EXERCISE DIRECTIONS :: Begin at the line containing "brown key: 2 -> 3" in the data below and go on through the line containing "red key: 5 -> 4", repeating each line exactly; include both ends and no other line.

DATA PROVIDED ::
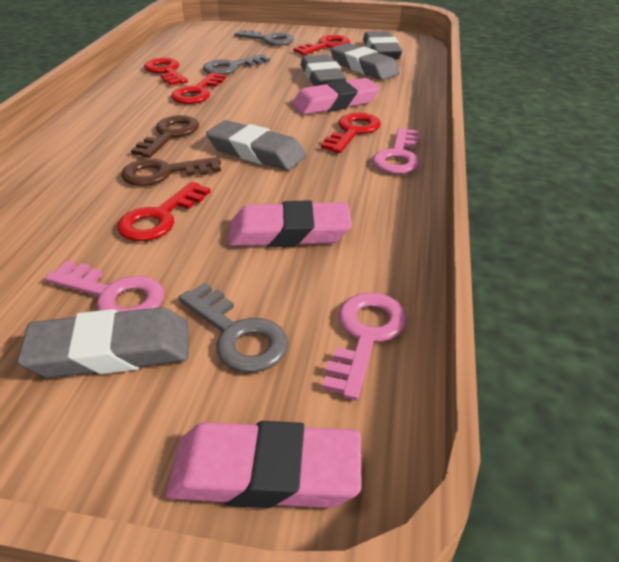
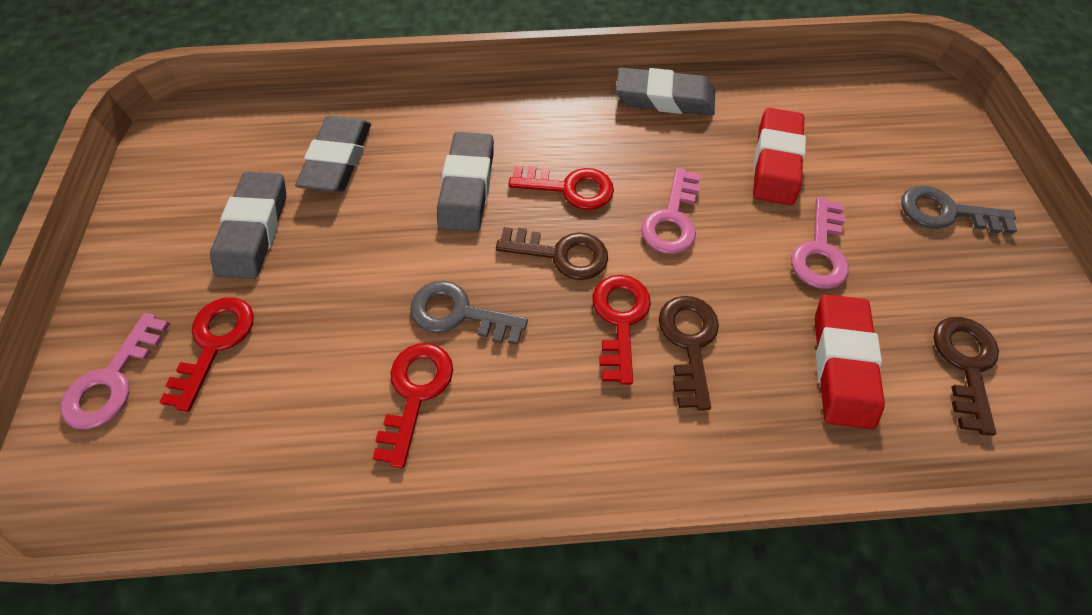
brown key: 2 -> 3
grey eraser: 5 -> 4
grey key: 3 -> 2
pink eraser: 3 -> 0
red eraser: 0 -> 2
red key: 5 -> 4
...
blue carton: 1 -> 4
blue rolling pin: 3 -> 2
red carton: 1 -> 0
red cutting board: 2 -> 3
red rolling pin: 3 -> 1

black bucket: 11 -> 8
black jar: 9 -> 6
* * *
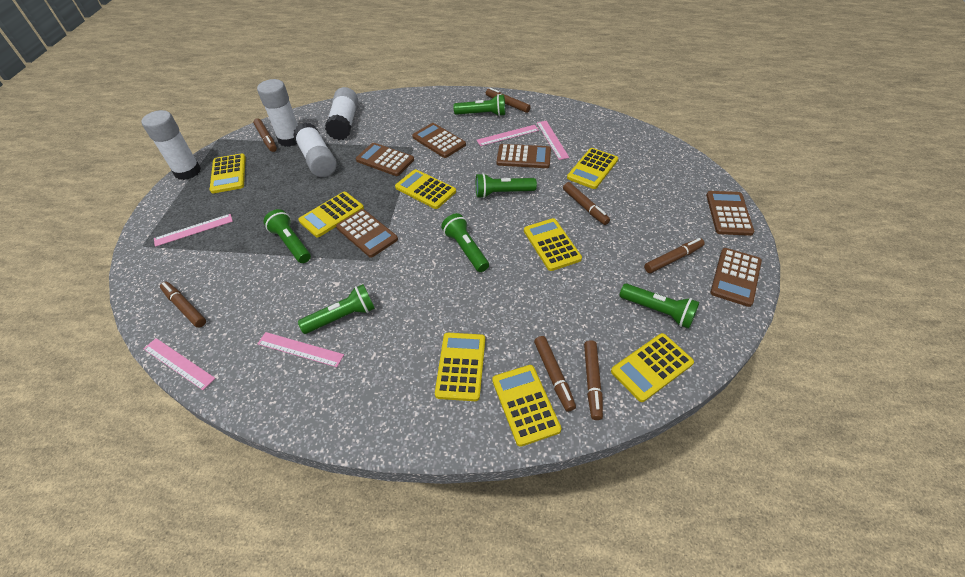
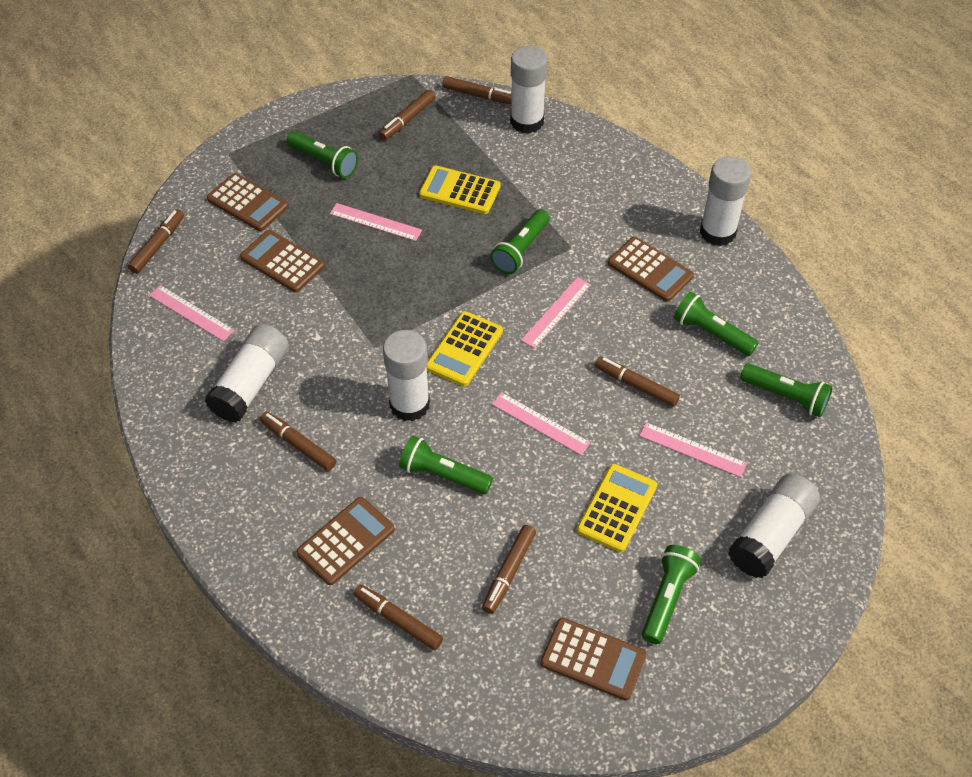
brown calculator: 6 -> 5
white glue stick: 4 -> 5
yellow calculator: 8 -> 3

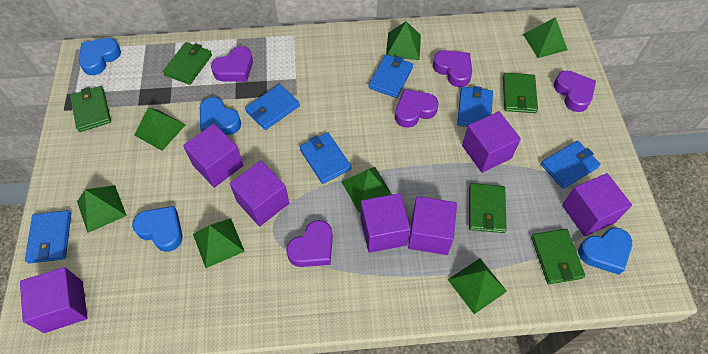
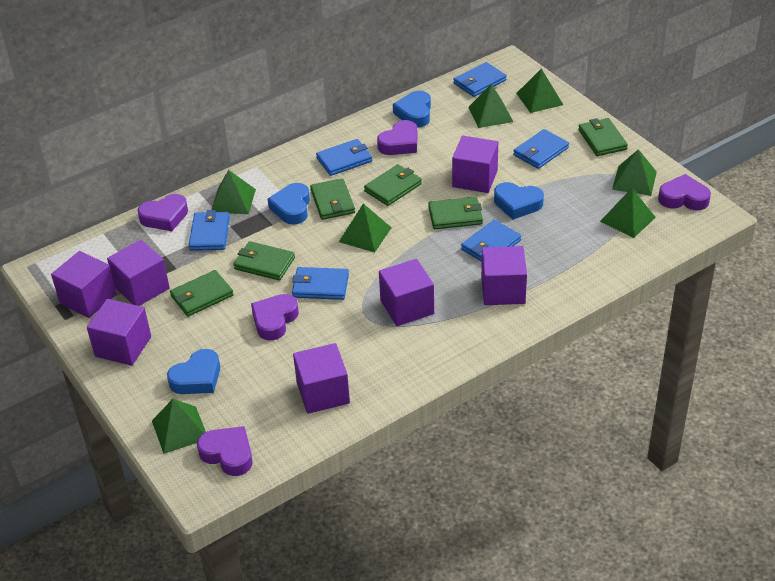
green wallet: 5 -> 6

RESPONSE ::
brown key: 2 -> 3
grey eraser: 5 -> 4
grey key: 3 -> 2
pink eraser: 3 -> 0
red eraser: 0 -> 2
red key: 5 -> 4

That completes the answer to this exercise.